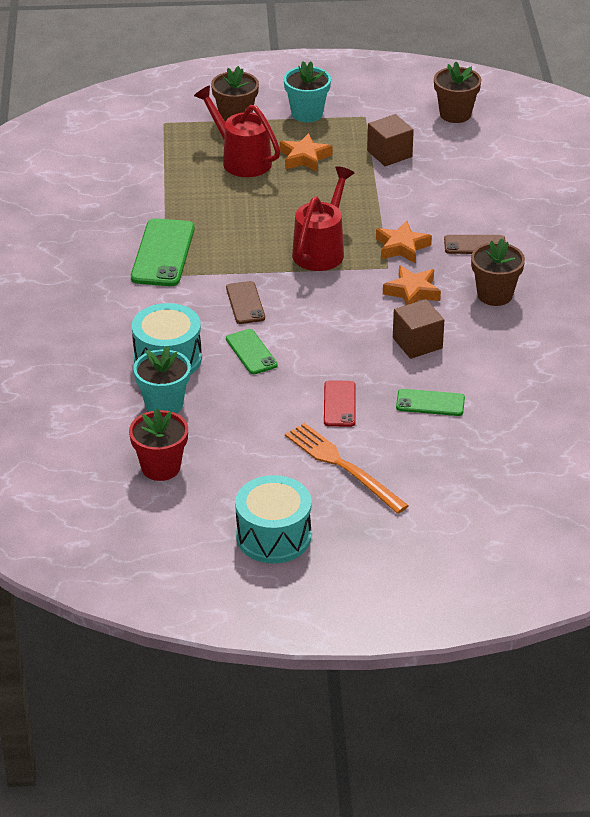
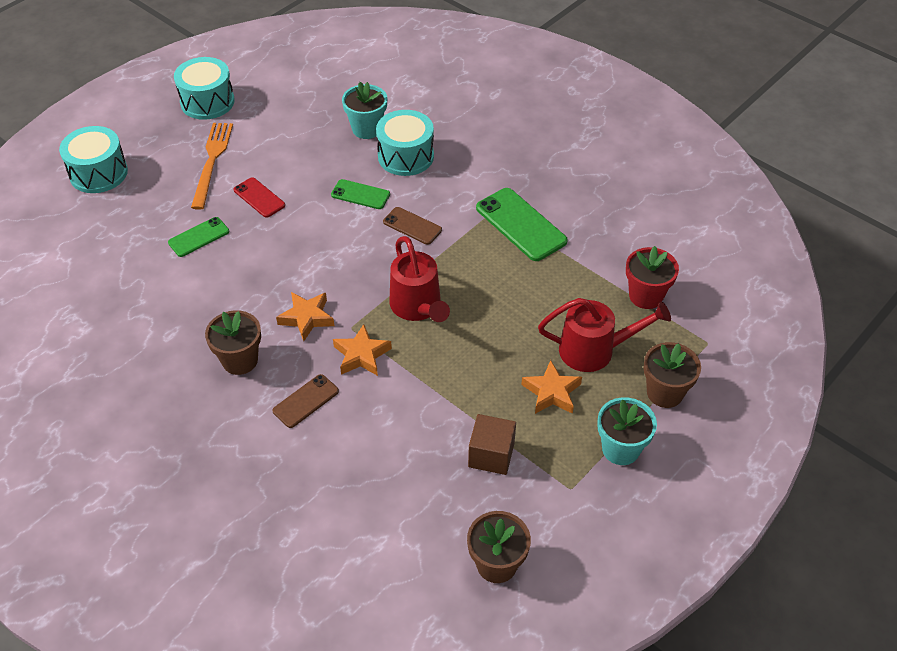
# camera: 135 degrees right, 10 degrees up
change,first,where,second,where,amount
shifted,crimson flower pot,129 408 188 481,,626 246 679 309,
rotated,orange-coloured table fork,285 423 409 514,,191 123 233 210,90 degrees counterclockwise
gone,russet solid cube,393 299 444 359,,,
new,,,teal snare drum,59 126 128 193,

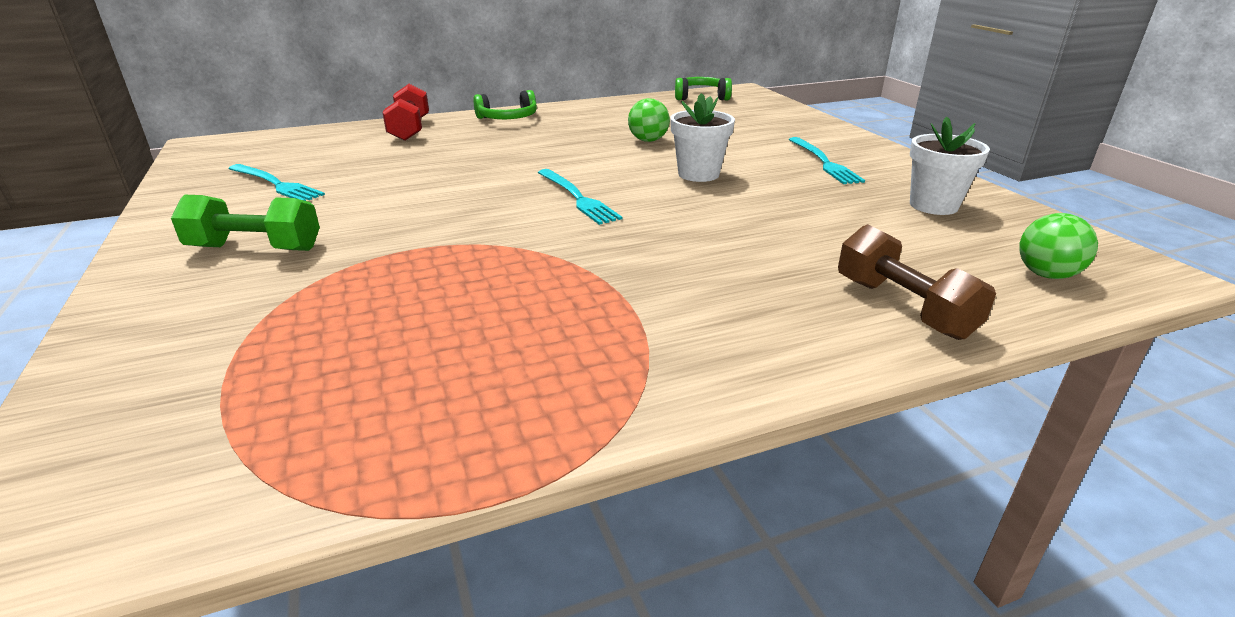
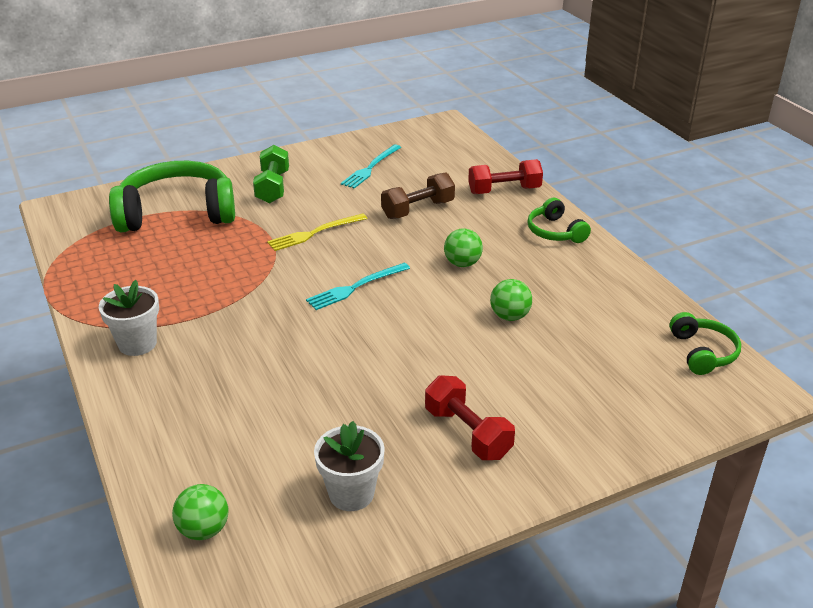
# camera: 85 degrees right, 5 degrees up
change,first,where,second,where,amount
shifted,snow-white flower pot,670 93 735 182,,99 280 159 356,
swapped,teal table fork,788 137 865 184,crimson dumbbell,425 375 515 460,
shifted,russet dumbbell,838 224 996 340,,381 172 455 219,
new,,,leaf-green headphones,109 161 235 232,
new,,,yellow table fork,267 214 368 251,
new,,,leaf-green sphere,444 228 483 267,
☆ ☆ ☆ ☆
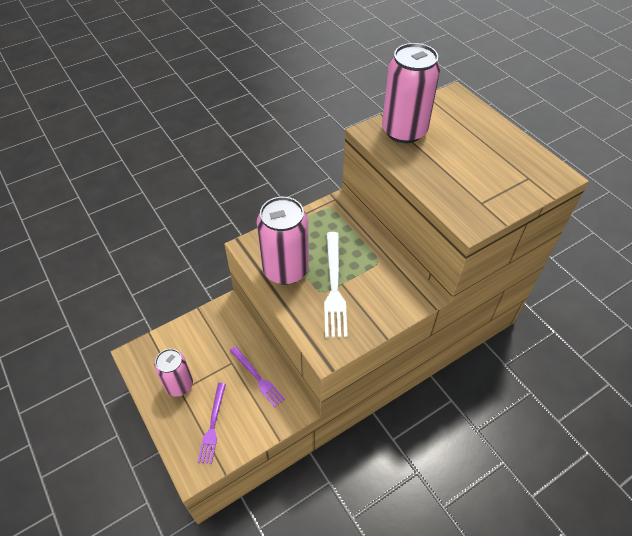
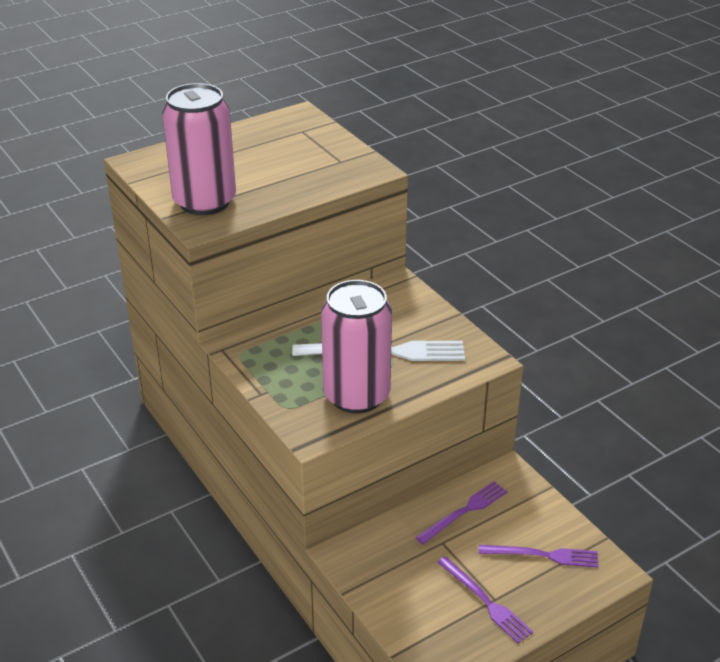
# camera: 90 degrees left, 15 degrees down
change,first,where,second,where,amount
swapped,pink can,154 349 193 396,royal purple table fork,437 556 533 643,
☆ ☆ ☆ ☆
Exercise directions:
Looking at the records above, return exactly the lines from the line with "# camera: 135 degrees right, 10 degrees up" to the line with "gone,russet solid cube,393", both ends included.

Solution for this exercise:
# camera: 135 degrees right, 10 degrees up
change,first,where,second,where,amount
shifted,crimson flower pot,129 408 188 481,,626 246 679 309,
rotated,orange-coloured table fork,285 423 409 514,,191 123 233 210,90 degrees counterclockwise
gone,russet solid cube,393 299 444 359,,,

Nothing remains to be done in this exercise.